**AVAILABLE DATA**
■ ■ ■
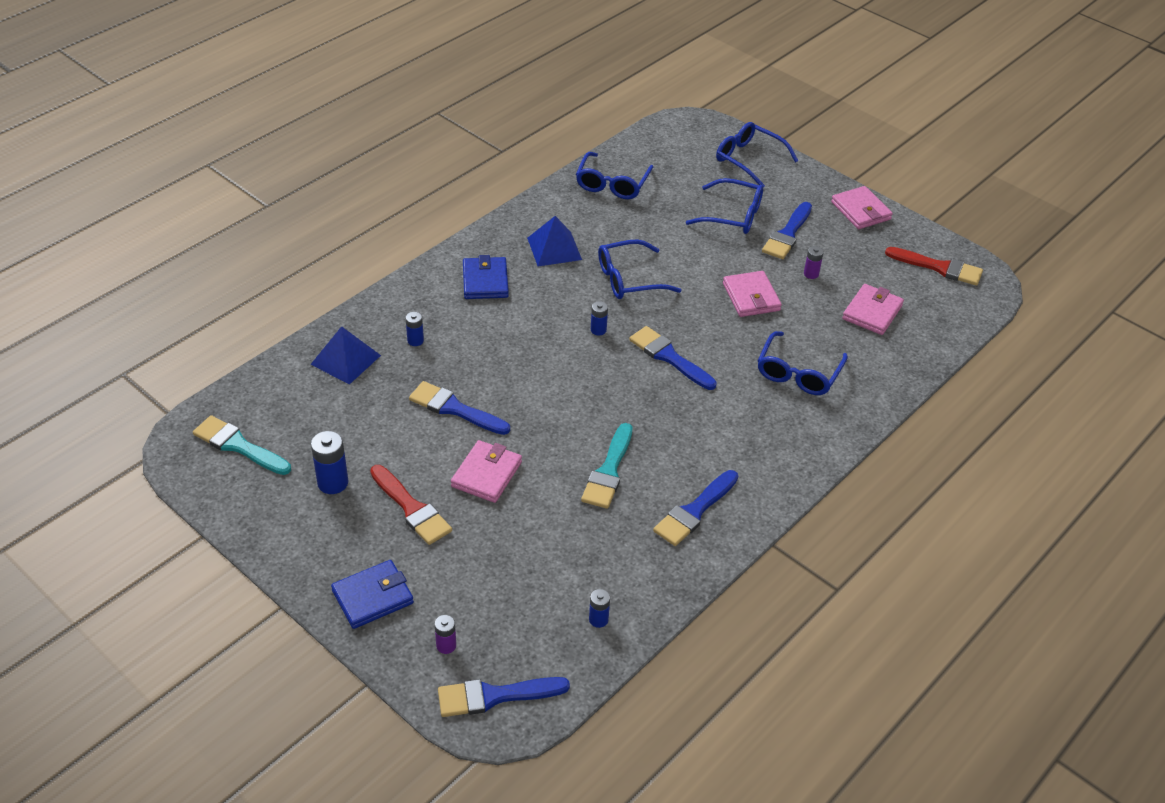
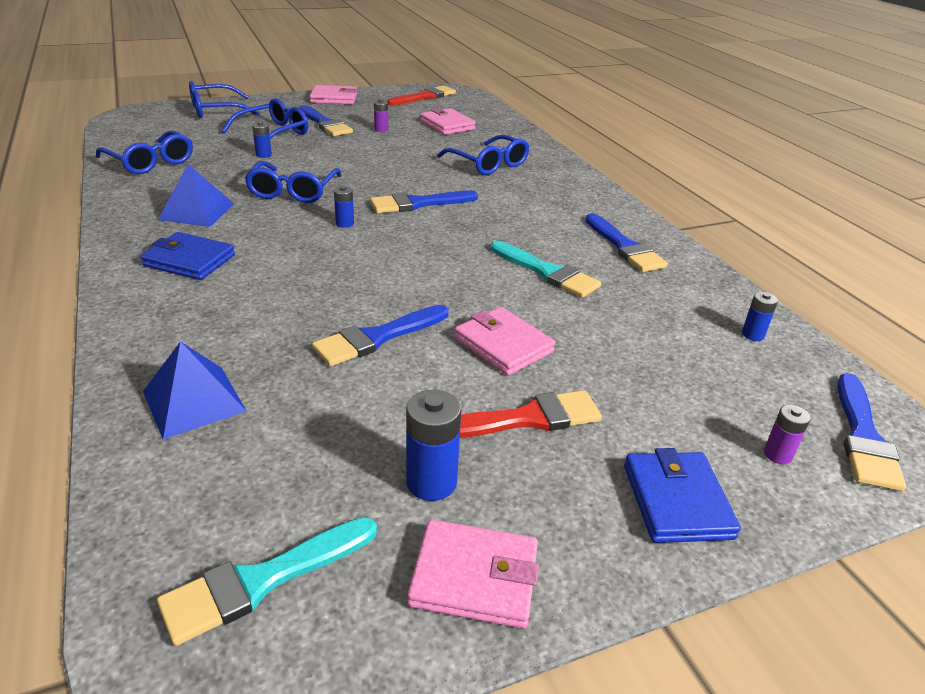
camera: 65 degrees left, 10 degrees down
(415, 341) = (227, 333): blue battery -> blue battery (263, 155)
(751, 297) = (381, 154): pink wallet -> pink wallet (474, 577)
■ ■ ■
**YOUR ASSIGNMENT**
Your answer should copy the listing word for word, with no pictures in it.

**SOLUTION**
camera: 65 degrees left, 10 degrees down
(415, 341) = (227, 333): blue battery -> blue battery (263, 155)
(751, 297) = (381, 154): pink wallet -> pink wallet (474, 577)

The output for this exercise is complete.